Assigned task
The full listing below should be returned without a single change.

** Stored data follows **

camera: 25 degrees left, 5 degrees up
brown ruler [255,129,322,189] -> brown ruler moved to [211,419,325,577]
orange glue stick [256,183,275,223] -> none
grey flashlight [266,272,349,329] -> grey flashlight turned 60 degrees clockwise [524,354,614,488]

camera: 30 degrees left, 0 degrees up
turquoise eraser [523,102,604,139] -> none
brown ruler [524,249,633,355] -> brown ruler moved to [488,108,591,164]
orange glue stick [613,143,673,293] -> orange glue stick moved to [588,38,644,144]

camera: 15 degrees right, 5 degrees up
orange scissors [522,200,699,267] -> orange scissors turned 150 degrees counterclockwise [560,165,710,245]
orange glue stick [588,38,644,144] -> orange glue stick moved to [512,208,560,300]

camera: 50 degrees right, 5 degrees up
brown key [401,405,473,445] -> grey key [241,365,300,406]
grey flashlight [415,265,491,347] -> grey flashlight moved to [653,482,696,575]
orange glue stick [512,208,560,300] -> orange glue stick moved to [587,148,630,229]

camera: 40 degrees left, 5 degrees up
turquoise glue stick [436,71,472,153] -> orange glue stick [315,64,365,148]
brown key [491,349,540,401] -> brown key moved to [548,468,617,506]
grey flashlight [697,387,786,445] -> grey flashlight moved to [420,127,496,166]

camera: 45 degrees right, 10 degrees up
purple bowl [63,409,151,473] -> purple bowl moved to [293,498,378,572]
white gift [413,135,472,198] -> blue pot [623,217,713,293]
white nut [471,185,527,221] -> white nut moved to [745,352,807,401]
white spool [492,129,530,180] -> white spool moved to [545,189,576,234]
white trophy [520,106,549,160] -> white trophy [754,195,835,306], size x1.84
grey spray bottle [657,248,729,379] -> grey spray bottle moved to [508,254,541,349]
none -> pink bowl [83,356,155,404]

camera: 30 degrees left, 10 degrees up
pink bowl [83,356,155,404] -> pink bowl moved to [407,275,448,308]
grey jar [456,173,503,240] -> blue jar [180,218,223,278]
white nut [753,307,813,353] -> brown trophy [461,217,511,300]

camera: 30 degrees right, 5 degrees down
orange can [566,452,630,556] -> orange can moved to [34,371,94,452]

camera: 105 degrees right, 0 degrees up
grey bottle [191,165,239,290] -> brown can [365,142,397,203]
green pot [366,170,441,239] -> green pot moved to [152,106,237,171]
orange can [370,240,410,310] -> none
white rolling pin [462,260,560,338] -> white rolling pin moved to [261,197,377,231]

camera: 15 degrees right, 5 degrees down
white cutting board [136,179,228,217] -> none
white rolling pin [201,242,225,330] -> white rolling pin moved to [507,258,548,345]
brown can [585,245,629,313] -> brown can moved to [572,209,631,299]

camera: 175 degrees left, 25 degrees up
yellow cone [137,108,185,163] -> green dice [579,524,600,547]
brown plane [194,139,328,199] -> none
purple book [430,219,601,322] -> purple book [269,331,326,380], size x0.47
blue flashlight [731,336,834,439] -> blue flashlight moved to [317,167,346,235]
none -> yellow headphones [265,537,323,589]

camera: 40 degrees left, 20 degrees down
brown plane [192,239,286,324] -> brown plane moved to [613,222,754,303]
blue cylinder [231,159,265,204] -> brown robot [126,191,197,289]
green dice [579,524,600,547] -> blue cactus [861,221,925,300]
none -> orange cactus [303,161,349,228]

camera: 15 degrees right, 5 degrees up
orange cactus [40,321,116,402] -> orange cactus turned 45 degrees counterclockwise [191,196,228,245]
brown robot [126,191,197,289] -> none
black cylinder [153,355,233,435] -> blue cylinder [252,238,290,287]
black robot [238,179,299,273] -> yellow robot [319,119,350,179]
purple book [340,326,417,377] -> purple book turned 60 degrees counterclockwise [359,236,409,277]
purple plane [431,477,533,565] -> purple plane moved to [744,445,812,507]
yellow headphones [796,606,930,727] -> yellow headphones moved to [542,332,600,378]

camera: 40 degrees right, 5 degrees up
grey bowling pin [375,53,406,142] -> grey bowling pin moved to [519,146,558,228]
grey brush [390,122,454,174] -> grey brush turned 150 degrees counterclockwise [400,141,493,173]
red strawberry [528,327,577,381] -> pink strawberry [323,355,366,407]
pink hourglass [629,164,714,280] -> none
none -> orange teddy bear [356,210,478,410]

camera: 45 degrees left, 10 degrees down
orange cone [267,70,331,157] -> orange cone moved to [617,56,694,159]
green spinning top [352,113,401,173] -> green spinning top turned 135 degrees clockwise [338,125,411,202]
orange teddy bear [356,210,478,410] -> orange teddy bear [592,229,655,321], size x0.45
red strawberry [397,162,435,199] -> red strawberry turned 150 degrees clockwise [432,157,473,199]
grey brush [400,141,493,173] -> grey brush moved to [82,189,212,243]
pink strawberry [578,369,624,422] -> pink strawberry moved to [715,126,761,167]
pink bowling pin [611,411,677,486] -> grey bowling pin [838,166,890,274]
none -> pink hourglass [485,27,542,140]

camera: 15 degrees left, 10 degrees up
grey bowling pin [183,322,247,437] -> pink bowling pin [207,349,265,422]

** End of Stored data **

Your response
camera: 25 degrees left, 5 degrees up
brown ruler [255,129,322,189] -> brown ruler moved to [211,419,325,577]
orange glue stick [256,183,275,223] -> none
grey flashlight [266,272,349,329] -> grey flashlight turned 60 degrees clockwise [524,354,614,488]

camera: 30 degrees left, 0 degrees up
turquoise eraser [523,102,604,139] -> none
brown ruler [524,249,633,355] -> brown ruler moved to [488,108,591,164]
orange glue stick [613,143,673,293] -> orange glue stick moved to [588,38,644,144]

camera: 15 degrees right, 5 degrees up
orange scissors [522,200,699,267] -> orange scissors turned 150 degrees counterclockwise [560,165,710,245]
orange glue stick [588,38,644,144] -> orange glue stick moved to [512,208,560,300]

camera: 50 degrees right, 5 degrees up
brown key [401,405,473,445] -> grey key [241,365,300,406]
grey flashlight [415,265,491,347] -> grey flashlight moved to [653,482,696,575]
orange glue stick [512,208,560,300] -> orange glue stick moved to [587,148,630,229]

camera: 40 degrees left, 5 degrees up
turquoise glue stick [436,71,472,153] -> orange glue stick [315,64,365,148]
brown key [491,349,540,401] -> brown key moved to [548,468,617,506]
grey flashlight [697,387,786,445] -> grey flashlight moved to [420,127,496,166]

camera: 45 degrees right, 10 degrees up
purple bowl [63,409,151,473] -> purple bowl moved to [293,498,378,572]
white gift [413,135,472,198] -> blue pot [623,217,713,293]
white nut [471,185,527,221] -> white nut moved to [745,352,807,401]
white spool [492,129,530,180] -> white spool moved to [545,189,576,234]
white trophy [520,106,549,160] -> white trophy [754,195,835,306], size x1.84
grey spray bottle [657,248,729,379] -> grey spray bottle moved to [508,254,541,349]
none -> pink bowl [83,356,155,404]

camera: 30 degrees left, 10 degrees up
pink bowl [83,356,155,404] -> pink bowl moved to [407,275,448,308]
grey jar [456,173,503,240] -> blue jar [180,218,223,278]
white nut [753,307,813,353] -> brown trophy [461,217,511,300]

camera: 30 degrees right, 5 degrees down
orange can [566,452,630,556] -> orange can moved to [34,371,94,452]

camera: 105 degrees right, 0 degrees up
grey bottle [191,165,239,290] -> brown can [365,142,397,203]
green pot [366,170,441,239] -> green pot moved to [152,106,237,171]
orange can [370,240,410,310] -> none
white rolling pin [462,260,560,338] -> white rolling pin moved to [261,197,377,231]

camera: 15 degrees right, 5 degrees down
white cutting board [136,179,228,217] -> none
white rolling pin [201,242,225,330] -> white rolling pin moved to [507,258,548,345]
brown can [585,245,629,313] -> brown can moved to [572,209,631,299]

camera: 175 degrees left, 25 degrees up
yellow cone [137,108,185,163] -> green dice [579,524,600,547]
brown plane [194,139,328,199] -> none
purple book [430,219,601,322] -> purple book [269,331,326,380], size x0.47
blue flashlight [731,336,834,439] -> blue flashlight moved to [317,167,346,235]
none -> yellow headphones [265,537,323,589]

camera: 40 degrees left, 20 degrees down
brown plane [192,239,286,324] -> brown plane moved to [613,222,754,303]
blue cylinder [231,159,265,204] -> brown robot [126,191,197,289]
green dice [579,524,600,547] -> blue cactus [861,221,925,300]
none -> orange cactus [303,161,349,228]

camera: 15 degrees right, 5 degrees up
orange cactus [40,321,116,402] -> orange cactus turned 45 degrees counterclockwise [191,196,228,245]
brown robot [126,191,197,289] -> none
black cylinder [153,355,233,435] -> blue cylinder [252,238,290,287]
black robot [238,179,299,273] -> yellow robot [319,119,350,179]
purple book [340,326,417,377] -> purple book turned 60 degrees counterclockwise [359,236,409,277]
purple plane [431,477,533,565] -> purple plane moved to [744,445,812,507]
yellow headphones [796,606,930,727] -> yellow headphones moved to [542,332,600,378]

camera: 40 degrees right, 5 degrees up
grey bowling pin [375,53,406,142] -> grey bowling pin moved to [519,146,558,228]
grey brush [390,122,454,174] -> grey brush turned 150 degrees counterclockwise [400,141,493,173]
red strawberry [528,327,577,381] -> pink strawberry [323,355,366,407]
pink hourglass [629,164,714,280] -> none
none -> orange teddy bear [356,210,478,410]

camera: 45 degrees left, 10 degrees down
orange cone [267,70,331,157] -> orange cone moved to [617,56,694,159]
green spinning top [352,113,401,173] -> green spinning top turned 135 degrees clockwise [338,125,411,202]
orange teddy bear [356,210,478,410] -> orange teddy bear [592,229,655,321], size x0.45
red strawberry [397,162,435,199] -> red strawberry turned 150 degrees clockwise [432,157,473,199]
grey brush [400,141,493,173] -> grey brush moved to [82,189,212,243]
pink strawberry [578,369,624,422] -> pink strawberry moved to [715,126,761,167]
pink bowling pin [611,411,677,486] -> grey bowling pin [838,166,890,274]
none -> pink hourglass [485,27,542,140]

camera: 15 degrees left, 10 degrees up
grey bowling pin [183,322,247,437] -> pink bowling pin [207,349,265,422]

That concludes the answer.